===== Extracted information

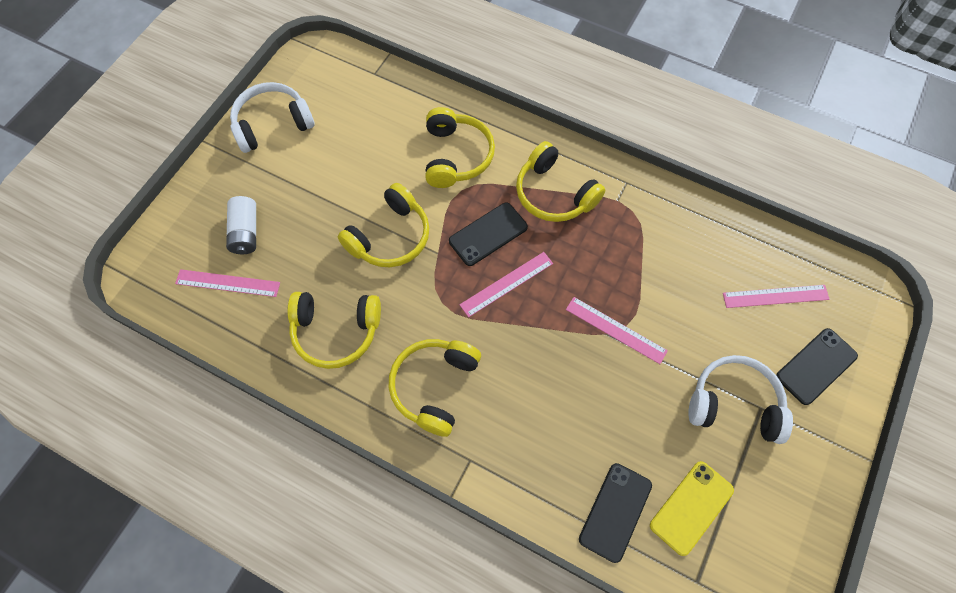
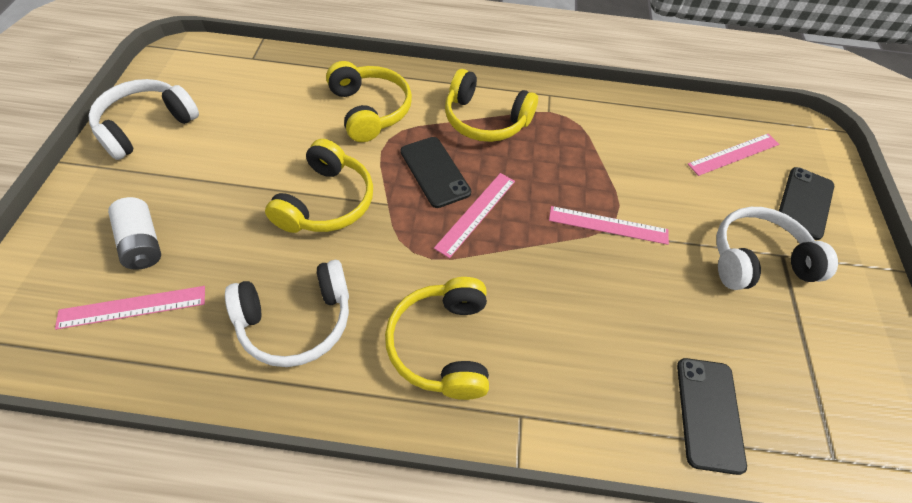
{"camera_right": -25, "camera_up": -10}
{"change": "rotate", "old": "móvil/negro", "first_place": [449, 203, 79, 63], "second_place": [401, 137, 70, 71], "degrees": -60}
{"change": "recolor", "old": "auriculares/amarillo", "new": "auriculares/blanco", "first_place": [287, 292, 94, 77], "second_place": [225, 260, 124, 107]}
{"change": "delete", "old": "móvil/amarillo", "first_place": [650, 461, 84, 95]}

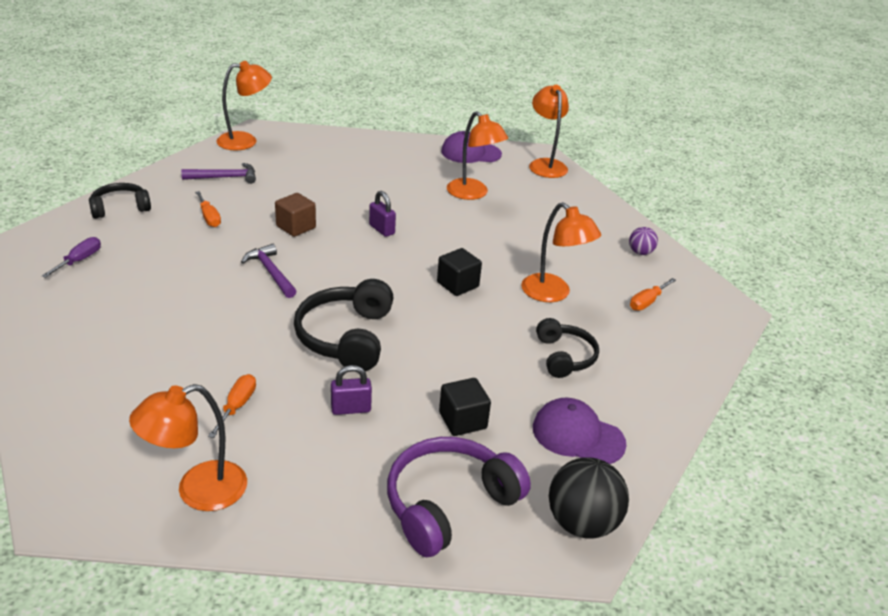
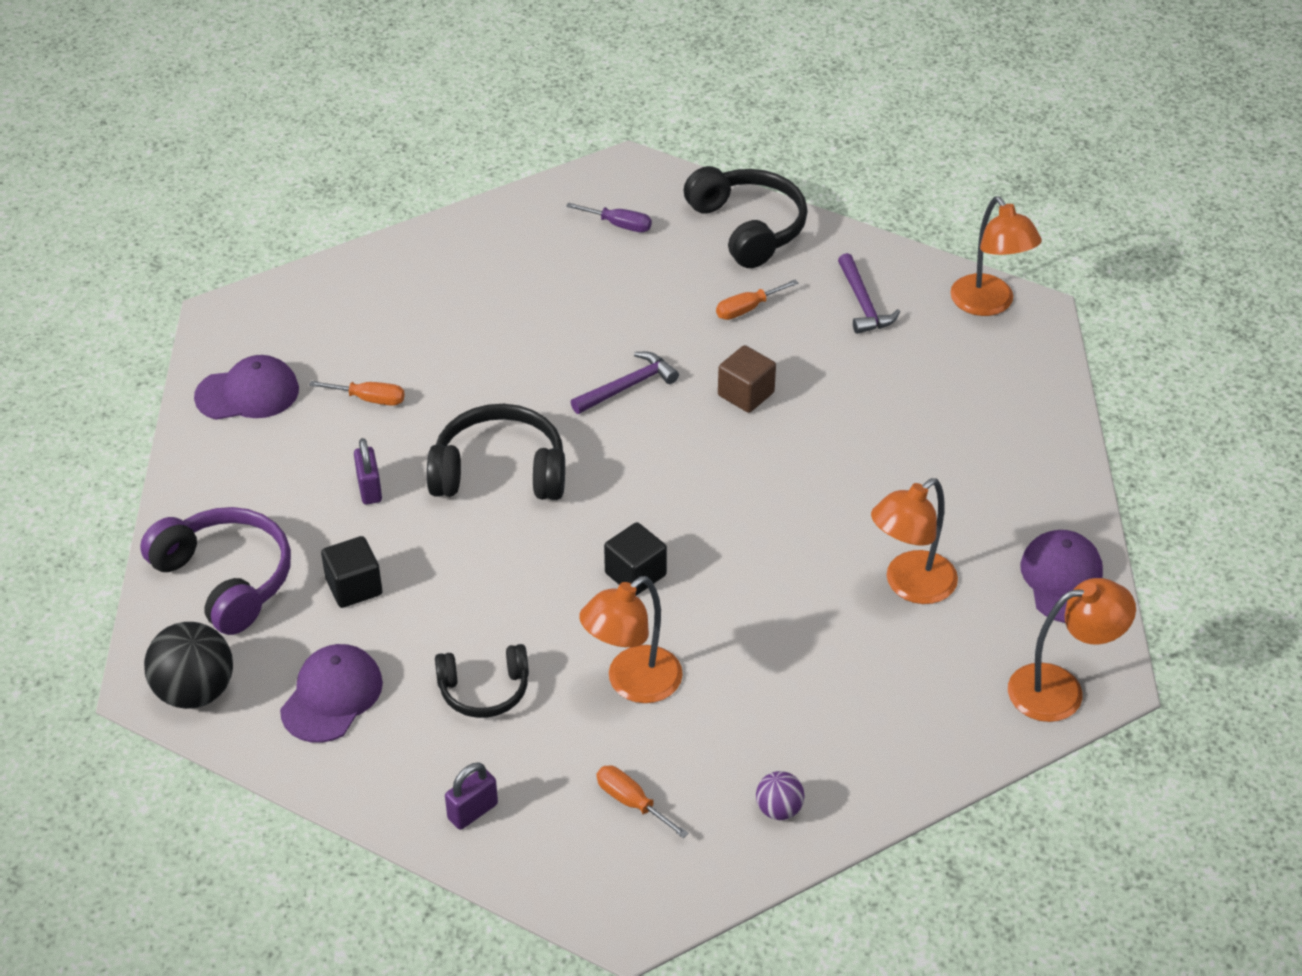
{"camera_right": 90, "camera_up": 10}
{"change": "resize", "old": "auriculares/negro", "first_place": [89, 183, 62, 36], "second_place": [684, 166, 124, 102], "factor": 1.59}
{"change": "move", "old": "candado/morado", "first_place": [369, 191, 27, 46], "second_place": [445, 763, 53, 67]}
{"change": "replace", "old": "lámpara/naranja", "new": "gorra/morado", "first_place": [129, 384, 118, 127], "second_place": [194, 355, 105, 65]}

==========

== Exercise directions ==
Return every line above exactly, omitting images.

== Your solution ==
{"camera_right": -25, "camera_up": -10}
{"change": "rotate", "old": "móvil/negro", "first_place": [449, 203, 79, 63], "second_place": [401, 137, 70, 71], "degrees": -60}
{"change": "recolor", "old": "auriculares/amarillo", "new": "auriculares/blanco", "first_place": [287, 292, 94, 77], "second_place": [225, 260, 124, 107]}
{"change": "delete", "old": "móvil/amarillo", "first_place": [650, 461, 84, 95]}

{"camera_right": 90, "camera_up": 10}
{"change": "resize", "old": "auriculares/negro", "first_place": [89, 183, 62, 36], "second_place": [684, 166, 124, 102], "factor": 1.59}
{"change": "move", "old": "candado/morado", "first_place": [369, 191, 27, 46], "second_place": [445, 763, 53, 67]}
{"change": "replace", "old": "lámpara/naranja", "new": "gorra/morado", "first_place": [129, 384, 118, 127], "second_place": [194, 355, 105, 65]}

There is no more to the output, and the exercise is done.